■ AIM OF THE EXERCISE
None of the pictures should be copied, though every line of the listing must be printed exactly.

═════ DATASET RECORDS

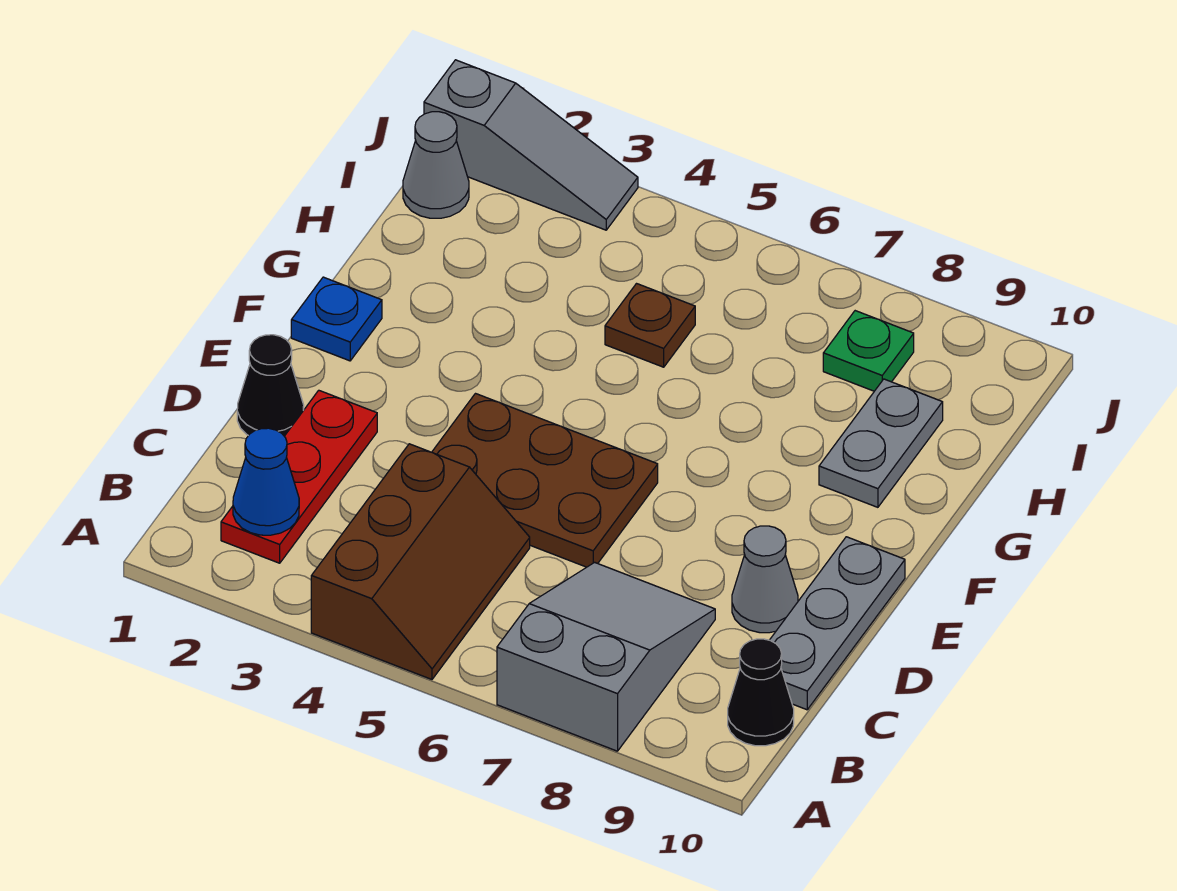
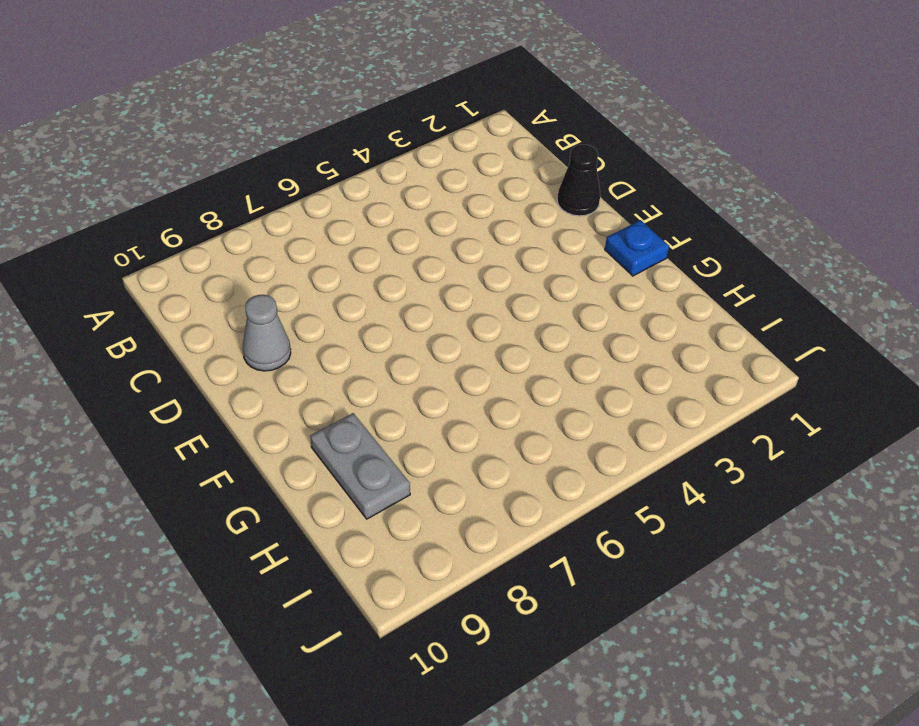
none -> brown slope A4:C5 level 1 top 4
none -> grey slope A7:C8 level 1 top A
none -> red plate B2:D2 level 1

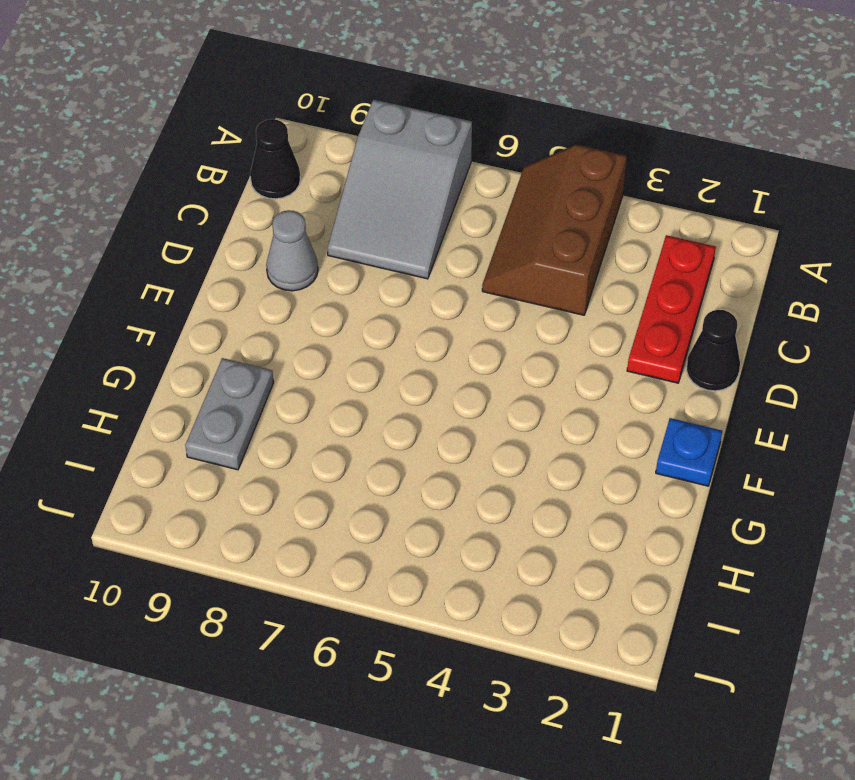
none -> grey plate C10:E10 level 1
none -> brown plate D4:E6 level 1
none -> brown plate H5 level 1

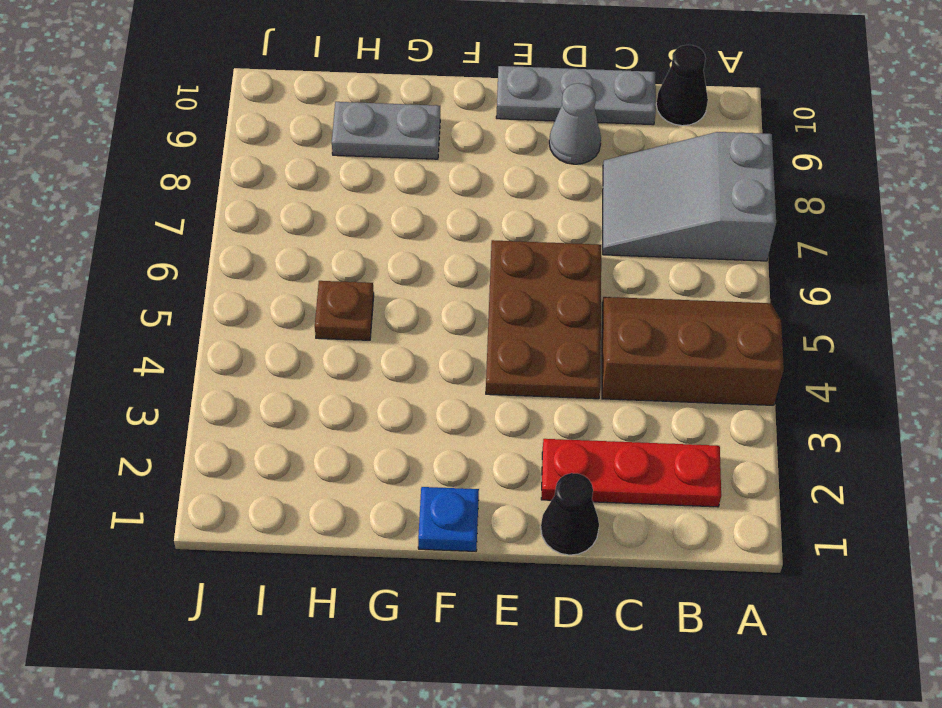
none -> grey cone I1 level 1
none -> green plate I8 level 1
none -> grey slope J1:J3 level 1 top 1

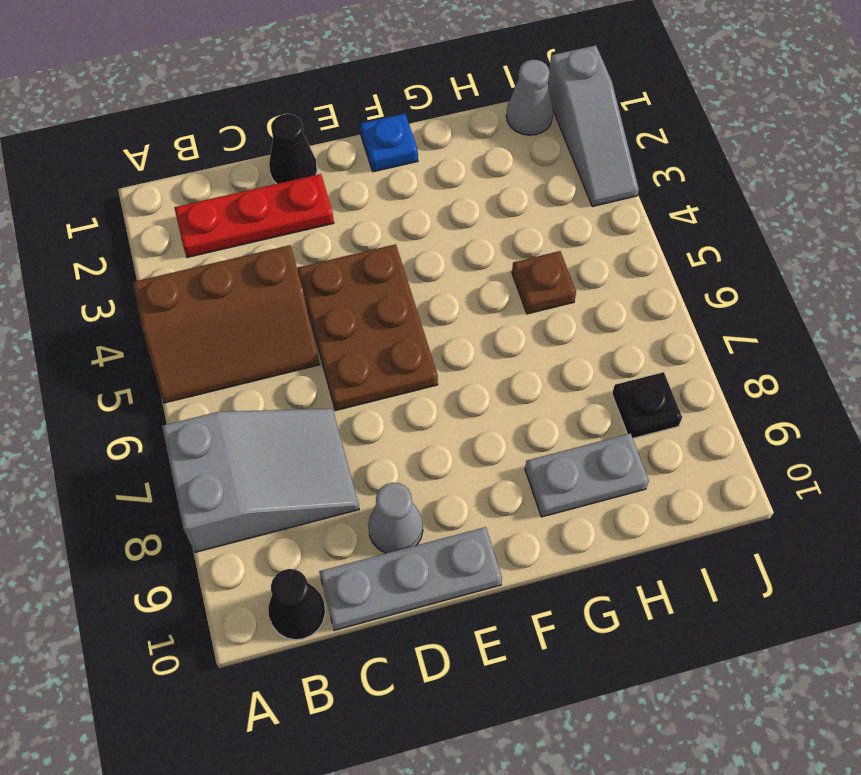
black plate I8 level 1 -> green plate I8 level 1
none -> blue cone B2 level 2

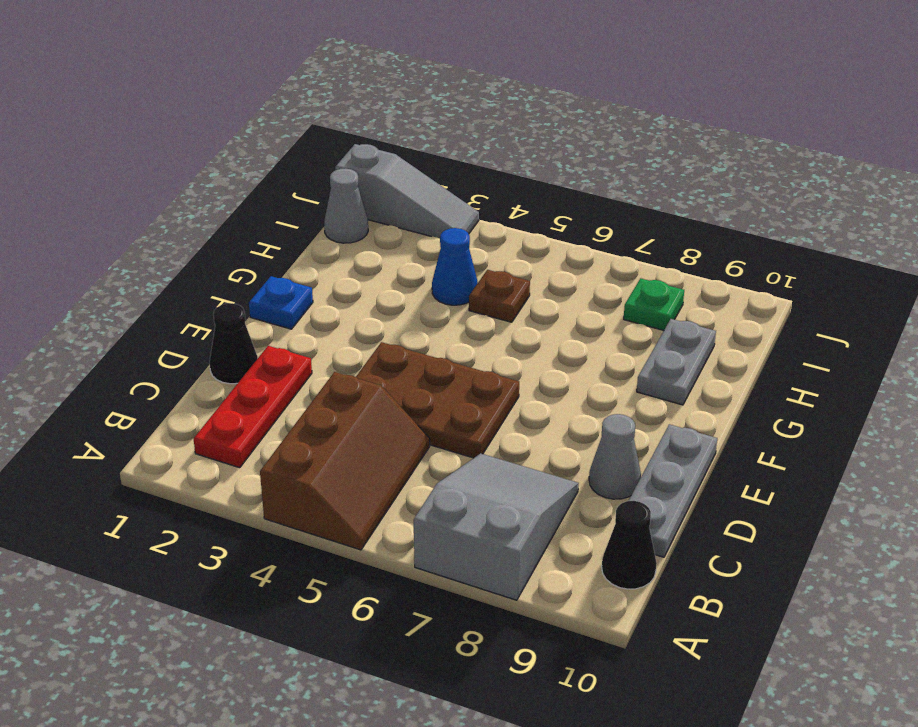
blue cone H4 level 1 -> blue cone B2 level 2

══════════

■ ANSWER TO THIS EXERCISE
none -> brown slope A4:C5 level 1 top 4
none -> grey slope A7:C8 level 1 top A
none -> red plate B2:D2 level 1

none -> grey plate C10:E10 level 1
none -> brown plate D4:E6 level 1
none -> brown plate H5 level 1

none -> grey cone I1 level 1
none -> green plate I8 level 1
none -> grey slope J1:J3 level 1 top 1

black plate I8 level 1 -> green plate I8 level 1
none -> blue cone B2 level 2

blue cone H4 level 1 -> blue cone B2 level 2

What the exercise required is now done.